All lines with the word "orange" must be pulled from the entries below.

*** Input material Section Begins ***

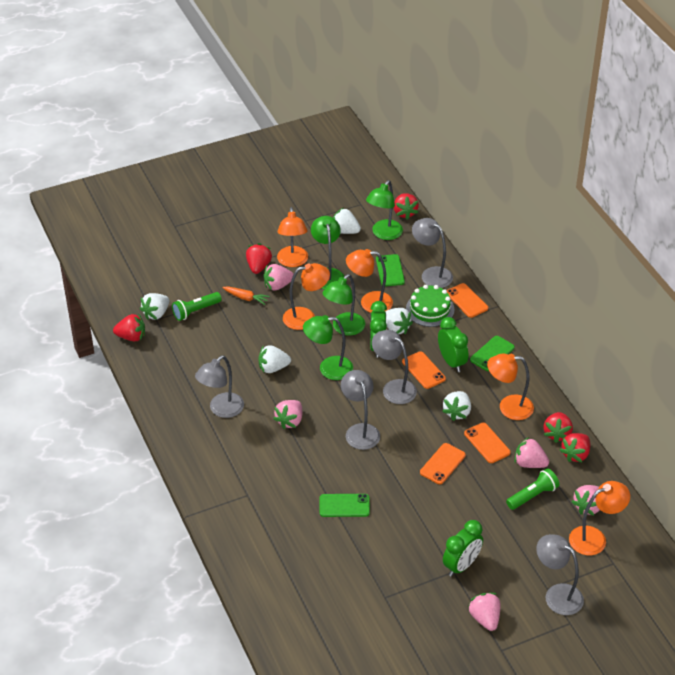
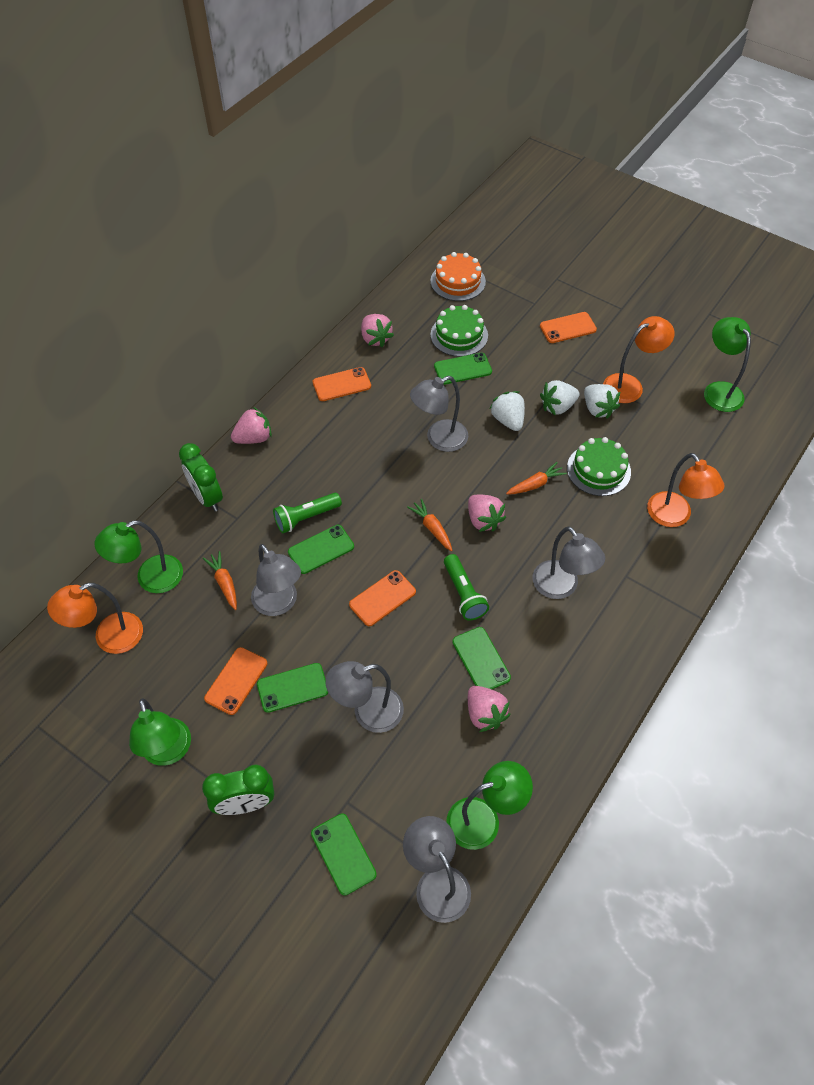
green cake: [406,285,454,327] = 1 -> [430,305,488,357] [567,437,631,496] = 2
green clock: [370,301,387,357] [438,317,469,372] [443,520,483,577] = 3 -> [179,443,223,511] [202,764,274,815] = 2
green phone: [320,494,370,517] [376,254,405,286] [470,336,515,371] = 3 -> [257,663,328,713] [288,525,354,574] [311,813,377,896] [434,353,492,385] [452,627,511,689] = 5
orange cake: none = 0 -> [430,252,486,301] = 1
orange carrot: [222,286,270,305] = 1 -> [203,551,237,610] [407,499,453,551] [506,462,567,494] = 3
orange lamp: [277,207,308,267] [283,263,330,330] [346,249,393,313] [487,353,534,420] [569,481,630,555] = 5 -> [47,583,143,654] [603,316,675,403] [647,453,725,527] = 3
pink strawberry: [263,264,294,291] [273,400,302,429] [468,593,501,631] [514,437,549,468] [572,485,600,516] = 5 -> [231,407,272,444] [361,314,394,347] [468,495,506,532] [468,686,510,732] = 4
red strawberry: [113,314,145,341] [246,243,272,274] [394,193,419,220] [543,412,573,443] [560,433,590,462] = 5 -> none = 0
white strawberry: [140,293,169,320] [259,345,291,373] [333,208,361,234] [385,308,413,334] [442,391,471,421] = 5 -> [490,391,525,431] [540,380,579,416] [584,384,620,419] = 3

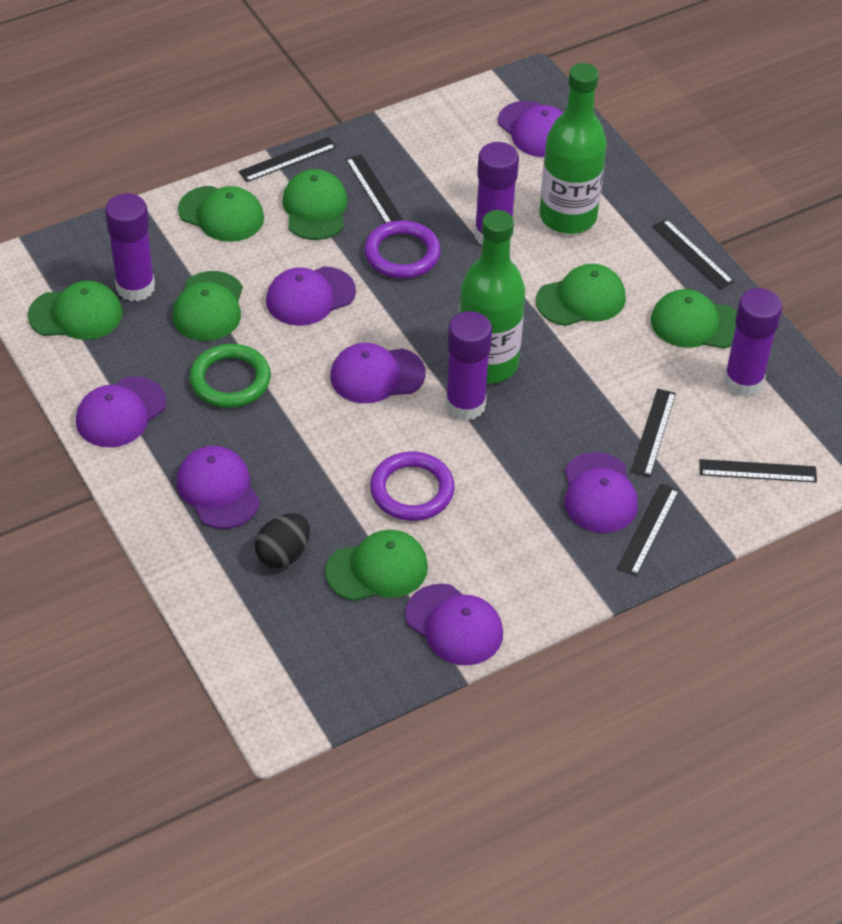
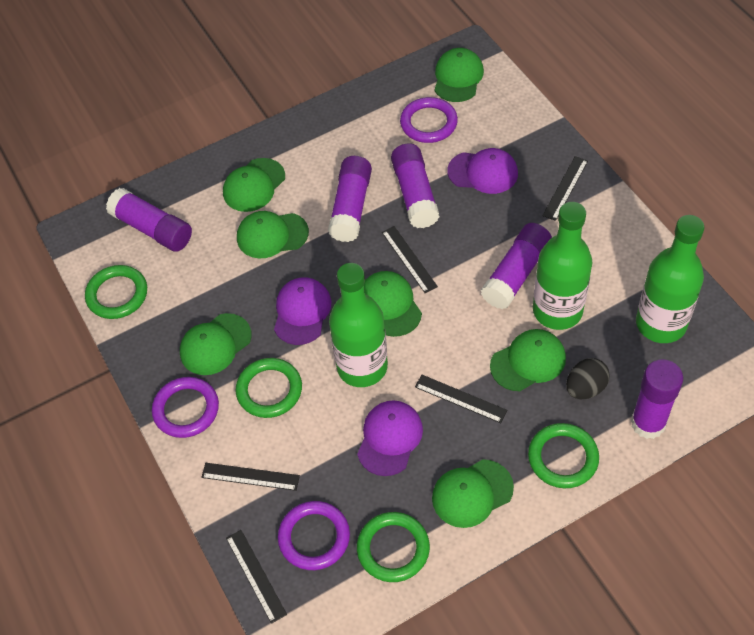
black ruler: [238,137,337,182] [346,154,403,223] [617,483,679,576] [631,389,676,477] [652,219,734,290] [700,459,817,482] = 6 -> [201,463,300,491] [226,530,287,624] [382,226,438,293] [415,375,508,423] [542,156,588,221] = 5
green bottle: [459,210,525,383] [540,63,607,234] = 2 -> [329,263,388,387] [533,202,592,330] [636,215,704,343] = 3
green ring: [189,344,271,408] = 1 -> [85,265,147,319] [236,358,302,418] [357,512,430,582] [528,423,599,488] = 4
purple cap: [76,376,167,447] [177,446,260,529] [266,266,356,326] [330,343,426,403] [405,584,503,665] [498,101,563,157] [565,452,638,533] = 7 -> [274,277,332,345] [357,400,423,476] [447,148,518,194] = 3
purple glue stick: [105,193,155,301] [445,311,492,421] [474,142,519,245] [724,288,782,397] = 4 -> [106,188,192,252] [328,156,372,242] [391,143,440,228] [481,223,552,309] [631,359,683,439] = 5
purple ring: [364,220,441,278] [370,452,455,521] = 2 -> [152,377,219,438] [278,501,350,570] [400,97,458,143] = 3

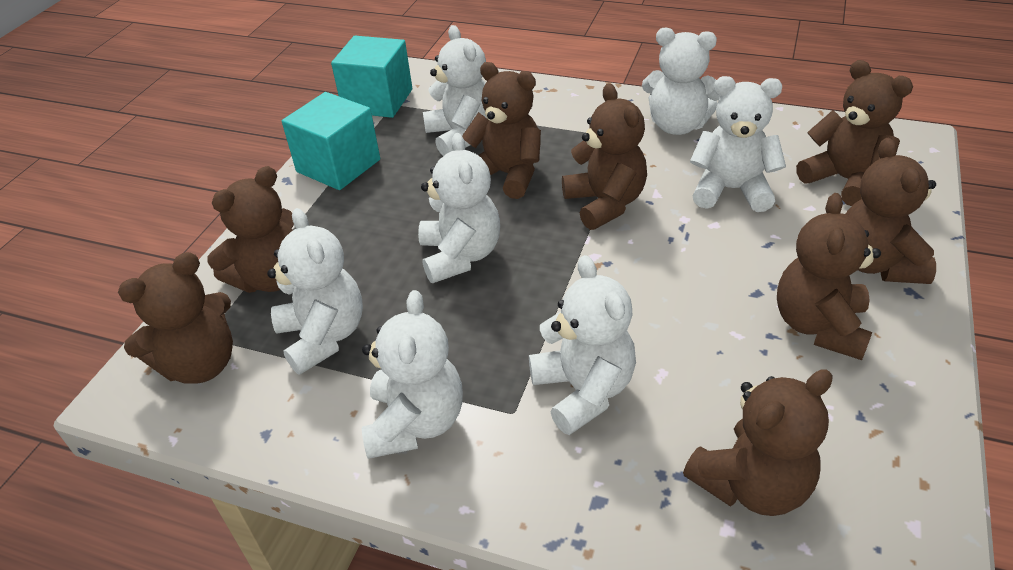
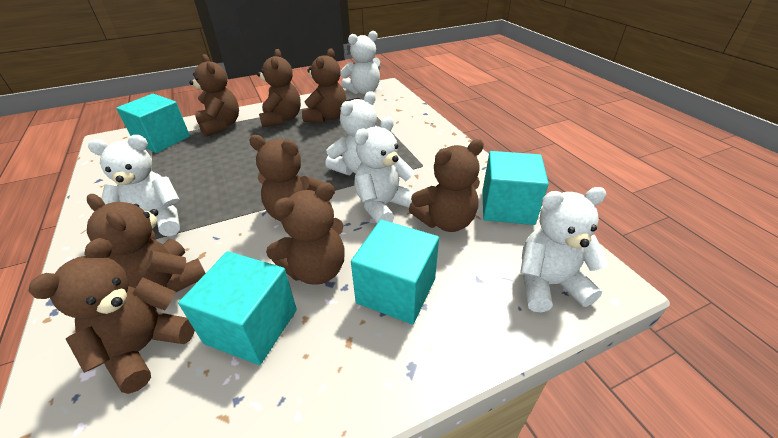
turquoise cube: [282,92,380,190] [331,36,412,118] = 2 -> [116,94,190,153] [178,251,297,365] [351,220,439,324] [482,151,549,225] = 4
white teddy bear: [267,208,363,375] [362,290,463,459] [418,133,500,283] [423,25,487,156] [529,255,636,435] [642,28,720,135] [690,76,786,212] = 7 -> [88,135,180,236] [325,91,377,175] [340,31,380,94] [354,117,416,223] [520,187,609,312] = 5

*** Input material Section Ends ***

**Answer to this exercise:**
orange cake: none = 0 -> [430,252,486,301] = 1
orange carrot: [222,286,270,305] = 1 -> [203,551,237,610] [407,499,453,551] [506,462,567,494] = 3
orange lamp: [277,207,308,267] [283,263,330,330] [346,249,393,313] [487,353,534,420] [569,481,630,555] = 5 -> [47,583,143,654] [603,316,675,403] [647,453,725,527] = 3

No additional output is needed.